#### GIVEN EXERCISE
Transcribe all of the entries below word for word, leaving out the pictures.

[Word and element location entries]
*****

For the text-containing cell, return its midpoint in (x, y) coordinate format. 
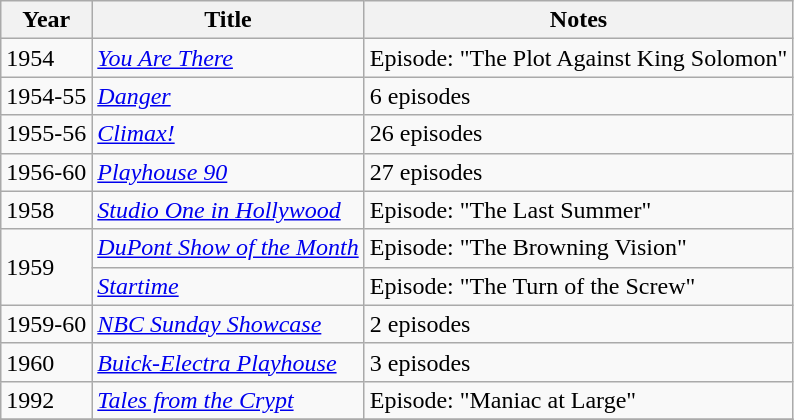
Episode: "The Browning Vision" (578, 248)
26 episodes (578, 134)
Title (228, 20)
Playhouse 90 (228, 172)
1955-56 (46, 134)
1958 (46, 210)
Tales from the Crypt (228, 400)
Danger (228, 96)
6 episodes (578, 96)
Episode: "The Plot Against King Solomon" (578, 58)
You Are There (228, 58)
NBC Sunday Showcase (228, 324)
Notes (578, 20)
1992 (46, 400)
1959 (46, 267)
Episode: "The Last Summer" (578, 210)
1954-55 (46, 96)
Episode: "The Turn of the Screw" (578, 286)
Startime (228, 286)
1959-60 (46, 324)
27 episodes (578, 172)
1960 (46, 362)
1956-60 (46, 172)
Climax! (228, 134)
3 episodes (578, 362)
DuPont Show of the Month (228, 248)
Buick-Electra Playhouse (228, 362)
Episode: "Maniac at Large" (578, 400)
Year (46, 20)
1954 (46, 58)
Studio One in Hollywood (228, 210)
2 episodes (578, 324)
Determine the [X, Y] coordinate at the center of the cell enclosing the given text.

*****

#### SOLUTION TO THE EXERCISE
For the text-containing cell, return its midpoint in (x, y) coordinate format. 
Episode: "The Browning Vision" (578, 248)
26 episodes (578, 134)
Title (228, 20)
Playhouse 90 (228, 172)
1955-56 (46, 134)
1958 (46, 210)
Tales from the Crypt (228, 400)
Danger (228, 96)
6 episodes (578, 96)
Episode: "The Plot Against King Solomon" (578, 58)
You Are There (228, 58)
NBC Sunday Showcase (228, 324)
Notes (578, 20)
1992 (46, 400)
1959 (46, 267)
Episode: "The Last Summer" (578, 210)
1954-55 (46, 96)
Episode: "The Turn of the Screw" (578, 286)
Startime (228, 286)
1959-60 (46, 324)
27 episodes (578, 172)
1960 (46, 362)
1956-60 (46, 172)
Climax! (228, 134)
3 episodes (578, 362)
DuPont Show of the Month (228, 248)
Buick-Electra Playhouse (228, 362)
Episode: "Maniac at Large" (578, 400)
Year (46, 20)
1954 (46, 58)
Studio One in Hollywood (228, 210)
2 episodes (578, 324)
Determine the [X, Y] coordinate at the center of the cell enclosing the given text.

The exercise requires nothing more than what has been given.